--- start of Records to use ---

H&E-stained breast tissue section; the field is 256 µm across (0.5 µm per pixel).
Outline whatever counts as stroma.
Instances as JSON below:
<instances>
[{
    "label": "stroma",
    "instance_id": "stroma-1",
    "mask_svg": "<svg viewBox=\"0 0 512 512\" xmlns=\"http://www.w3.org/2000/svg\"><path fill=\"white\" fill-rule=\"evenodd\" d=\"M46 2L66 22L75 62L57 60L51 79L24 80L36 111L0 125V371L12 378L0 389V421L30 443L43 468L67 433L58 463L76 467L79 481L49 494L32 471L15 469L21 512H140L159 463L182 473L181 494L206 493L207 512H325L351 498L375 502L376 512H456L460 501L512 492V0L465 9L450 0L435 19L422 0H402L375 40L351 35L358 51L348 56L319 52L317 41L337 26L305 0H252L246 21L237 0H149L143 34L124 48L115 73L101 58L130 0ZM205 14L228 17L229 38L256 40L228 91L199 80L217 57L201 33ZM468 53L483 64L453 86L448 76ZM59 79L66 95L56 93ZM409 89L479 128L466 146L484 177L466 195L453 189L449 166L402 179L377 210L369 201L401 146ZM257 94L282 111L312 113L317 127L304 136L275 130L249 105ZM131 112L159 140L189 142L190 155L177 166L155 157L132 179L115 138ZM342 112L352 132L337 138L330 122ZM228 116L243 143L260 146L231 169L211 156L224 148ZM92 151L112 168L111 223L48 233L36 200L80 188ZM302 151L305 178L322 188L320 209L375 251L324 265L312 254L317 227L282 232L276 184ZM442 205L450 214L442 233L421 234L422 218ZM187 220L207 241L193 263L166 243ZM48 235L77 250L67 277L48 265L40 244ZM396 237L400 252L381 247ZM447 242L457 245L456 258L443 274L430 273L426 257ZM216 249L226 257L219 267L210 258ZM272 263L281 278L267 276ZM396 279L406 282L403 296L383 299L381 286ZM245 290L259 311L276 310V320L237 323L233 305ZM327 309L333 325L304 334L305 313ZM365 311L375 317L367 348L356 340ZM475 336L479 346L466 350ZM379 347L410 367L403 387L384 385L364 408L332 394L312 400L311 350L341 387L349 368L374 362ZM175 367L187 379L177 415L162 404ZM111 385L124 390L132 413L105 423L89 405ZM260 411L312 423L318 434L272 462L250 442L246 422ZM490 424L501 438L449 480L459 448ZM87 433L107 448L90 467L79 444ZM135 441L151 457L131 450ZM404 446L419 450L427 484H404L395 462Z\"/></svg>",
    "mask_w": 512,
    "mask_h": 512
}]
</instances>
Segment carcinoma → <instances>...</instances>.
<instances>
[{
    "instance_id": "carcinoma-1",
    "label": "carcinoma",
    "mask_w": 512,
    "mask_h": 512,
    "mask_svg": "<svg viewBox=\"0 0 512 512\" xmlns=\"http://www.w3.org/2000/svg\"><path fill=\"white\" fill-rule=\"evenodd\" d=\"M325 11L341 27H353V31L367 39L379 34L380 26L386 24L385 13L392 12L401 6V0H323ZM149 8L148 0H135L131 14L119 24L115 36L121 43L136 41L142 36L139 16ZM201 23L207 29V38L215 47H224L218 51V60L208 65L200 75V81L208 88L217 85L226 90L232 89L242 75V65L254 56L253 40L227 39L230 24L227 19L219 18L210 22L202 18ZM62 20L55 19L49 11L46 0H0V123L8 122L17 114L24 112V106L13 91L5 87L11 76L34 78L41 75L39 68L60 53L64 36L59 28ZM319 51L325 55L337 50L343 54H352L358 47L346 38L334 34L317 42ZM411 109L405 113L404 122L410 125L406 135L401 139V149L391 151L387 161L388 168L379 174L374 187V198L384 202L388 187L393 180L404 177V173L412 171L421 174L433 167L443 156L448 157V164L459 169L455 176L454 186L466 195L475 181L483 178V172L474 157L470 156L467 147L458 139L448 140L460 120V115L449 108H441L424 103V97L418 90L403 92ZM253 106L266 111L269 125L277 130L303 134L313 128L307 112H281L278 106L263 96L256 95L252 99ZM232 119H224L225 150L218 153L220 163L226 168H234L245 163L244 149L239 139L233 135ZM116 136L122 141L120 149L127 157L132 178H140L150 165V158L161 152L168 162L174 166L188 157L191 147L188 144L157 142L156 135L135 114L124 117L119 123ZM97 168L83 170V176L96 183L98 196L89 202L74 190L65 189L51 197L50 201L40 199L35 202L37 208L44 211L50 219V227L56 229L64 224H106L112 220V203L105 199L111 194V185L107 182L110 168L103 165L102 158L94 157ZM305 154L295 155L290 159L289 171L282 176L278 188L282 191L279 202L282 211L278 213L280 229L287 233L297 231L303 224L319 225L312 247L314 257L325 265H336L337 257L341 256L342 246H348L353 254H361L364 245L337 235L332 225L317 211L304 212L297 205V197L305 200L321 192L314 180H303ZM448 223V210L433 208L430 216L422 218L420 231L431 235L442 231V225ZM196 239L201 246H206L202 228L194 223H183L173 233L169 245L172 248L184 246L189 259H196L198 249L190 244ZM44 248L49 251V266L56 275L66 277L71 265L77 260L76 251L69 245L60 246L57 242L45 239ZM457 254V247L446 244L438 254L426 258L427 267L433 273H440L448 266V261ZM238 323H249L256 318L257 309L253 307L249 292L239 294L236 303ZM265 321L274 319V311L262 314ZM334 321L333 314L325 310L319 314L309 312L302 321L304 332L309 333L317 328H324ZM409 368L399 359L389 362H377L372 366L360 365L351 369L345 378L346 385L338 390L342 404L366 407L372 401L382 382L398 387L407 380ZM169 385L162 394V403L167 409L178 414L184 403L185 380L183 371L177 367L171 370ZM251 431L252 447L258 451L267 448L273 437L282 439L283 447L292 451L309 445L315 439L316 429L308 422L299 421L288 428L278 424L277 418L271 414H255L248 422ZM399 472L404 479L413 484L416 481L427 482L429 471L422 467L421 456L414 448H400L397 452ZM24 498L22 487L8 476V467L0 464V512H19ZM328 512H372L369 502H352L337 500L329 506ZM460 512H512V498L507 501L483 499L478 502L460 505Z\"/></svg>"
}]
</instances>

--- end of Records to use ---

Find the word "carcinoma" in the entries, and copy every line it shows up in.

▸ **Response to the exercise**:
Segment carcinoma → <instances>...</instances>.
    "instance_id": "carcinoma-1",
    "label": "carcinoma",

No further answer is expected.